## Your objective
Using the records that follow, copy every line containing the word "degrees".
::: Entries shown :::
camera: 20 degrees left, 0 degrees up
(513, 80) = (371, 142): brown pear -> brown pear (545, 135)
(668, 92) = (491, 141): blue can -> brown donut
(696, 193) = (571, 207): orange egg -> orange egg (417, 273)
:::
::: Entries shown :::
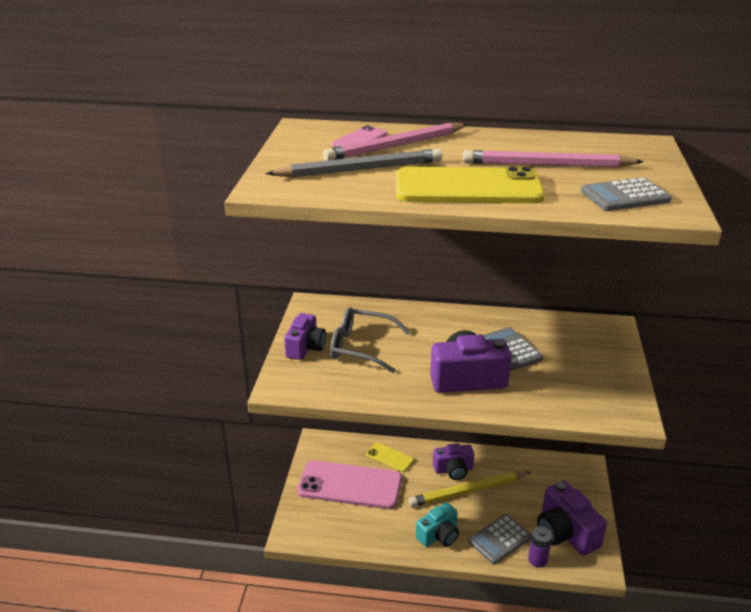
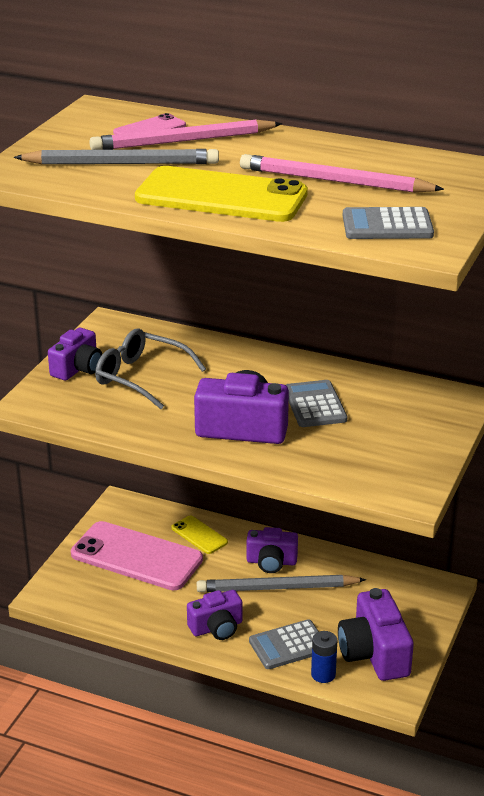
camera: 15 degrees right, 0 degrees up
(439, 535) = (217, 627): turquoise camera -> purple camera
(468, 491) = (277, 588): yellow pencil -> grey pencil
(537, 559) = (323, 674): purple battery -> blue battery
:::
::: Entries shown :::
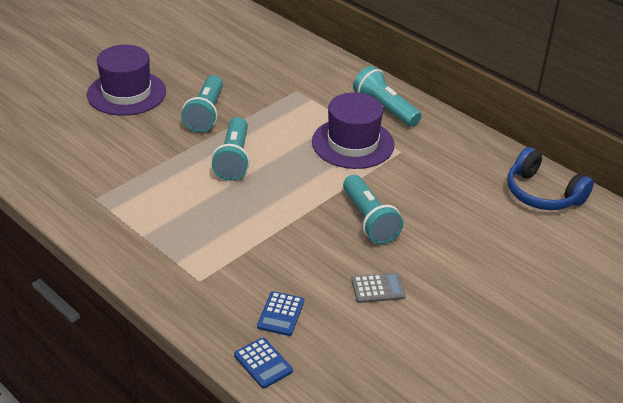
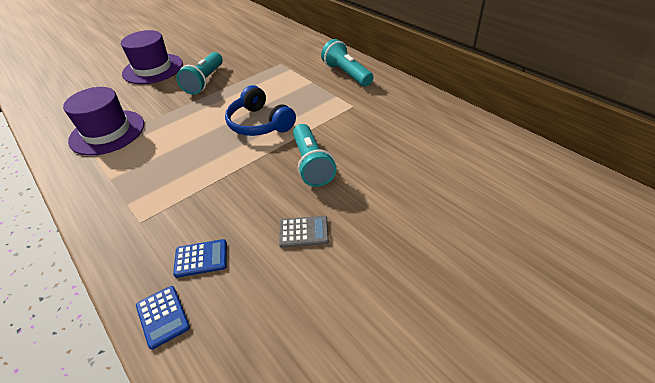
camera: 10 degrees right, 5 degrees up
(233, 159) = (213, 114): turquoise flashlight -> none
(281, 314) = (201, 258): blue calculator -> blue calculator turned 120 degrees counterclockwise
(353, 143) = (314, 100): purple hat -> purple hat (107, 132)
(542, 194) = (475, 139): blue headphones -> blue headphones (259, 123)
:::
## Solution to this exercise
camera: 20 degrees left, 0 degrees up
camera: 15 degrees right, 0 degrees up
camera: 10 degrees right, 5 degrees up
(281, 314) = (201, 258): blue calculator -> blue calculator turned 120 degrees counterclockwise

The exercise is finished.